• **DATA RECORDS**:
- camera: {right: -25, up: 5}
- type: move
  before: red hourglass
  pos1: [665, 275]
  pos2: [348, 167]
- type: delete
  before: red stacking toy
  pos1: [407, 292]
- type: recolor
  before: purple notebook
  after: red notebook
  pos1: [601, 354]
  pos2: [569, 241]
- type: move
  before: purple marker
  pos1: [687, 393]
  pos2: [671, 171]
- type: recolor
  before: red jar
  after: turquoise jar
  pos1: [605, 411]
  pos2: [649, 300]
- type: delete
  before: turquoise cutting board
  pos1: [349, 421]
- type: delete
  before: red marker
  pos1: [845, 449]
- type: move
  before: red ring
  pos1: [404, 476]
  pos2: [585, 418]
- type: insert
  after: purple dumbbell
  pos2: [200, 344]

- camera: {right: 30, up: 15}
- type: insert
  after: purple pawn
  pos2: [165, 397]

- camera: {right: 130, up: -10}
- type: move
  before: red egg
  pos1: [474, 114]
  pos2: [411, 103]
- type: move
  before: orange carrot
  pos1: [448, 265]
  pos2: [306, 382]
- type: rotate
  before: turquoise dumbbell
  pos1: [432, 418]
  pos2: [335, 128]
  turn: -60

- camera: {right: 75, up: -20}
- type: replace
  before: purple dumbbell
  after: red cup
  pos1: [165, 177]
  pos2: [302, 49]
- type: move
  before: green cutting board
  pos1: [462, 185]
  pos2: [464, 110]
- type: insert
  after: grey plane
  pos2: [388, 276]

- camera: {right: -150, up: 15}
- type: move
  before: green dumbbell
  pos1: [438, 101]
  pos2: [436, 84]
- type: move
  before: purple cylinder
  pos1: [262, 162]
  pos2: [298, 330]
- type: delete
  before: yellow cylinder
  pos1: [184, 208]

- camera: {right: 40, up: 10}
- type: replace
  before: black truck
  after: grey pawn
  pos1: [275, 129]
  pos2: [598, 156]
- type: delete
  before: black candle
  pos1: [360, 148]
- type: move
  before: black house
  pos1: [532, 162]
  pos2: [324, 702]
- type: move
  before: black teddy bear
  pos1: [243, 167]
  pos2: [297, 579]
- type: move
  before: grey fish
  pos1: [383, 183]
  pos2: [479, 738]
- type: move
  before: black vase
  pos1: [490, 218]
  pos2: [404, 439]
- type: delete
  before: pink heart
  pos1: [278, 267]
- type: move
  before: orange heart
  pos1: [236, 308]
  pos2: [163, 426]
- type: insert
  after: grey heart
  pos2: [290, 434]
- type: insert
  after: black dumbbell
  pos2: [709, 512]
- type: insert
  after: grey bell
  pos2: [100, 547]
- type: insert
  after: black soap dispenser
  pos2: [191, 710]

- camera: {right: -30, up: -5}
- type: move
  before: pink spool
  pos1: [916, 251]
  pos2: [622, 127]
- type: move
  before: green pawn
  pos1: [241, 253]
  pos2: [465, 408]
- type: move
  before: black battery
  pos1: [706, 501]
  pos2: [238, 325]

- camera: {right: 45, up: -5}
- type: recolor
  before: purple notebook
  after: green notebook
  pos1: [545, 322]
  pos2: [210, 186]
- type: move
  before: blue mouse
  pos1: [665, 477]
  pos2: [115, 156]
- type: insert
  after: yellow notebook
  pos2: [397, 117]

• **PROBLEM TO WORK ON**: Return only the lines between the one holding "before: purple marker" and the one holding "after: purple dumbbell", inclusive, exactly as they appear above.

• **RESPONSE TO THE EXERCISE**:
  before: purple marker
  pos1: [687, 393]
  pos2: [671, 171]
- type: recolor
  before: red jar
  after: turquoise jar
  pos1: [605, 411]
  pos2: [649, 300]
- type: delete
  before: turquoise cutting board
  pos1: [349, 421]
- type: delete
  before: red marker
  pos1: [845, 449]
- type: move
  before: red ring
  pos1: [404, 476]
  pos2: [585, 418]
- type: insert
  after: purple dumbbell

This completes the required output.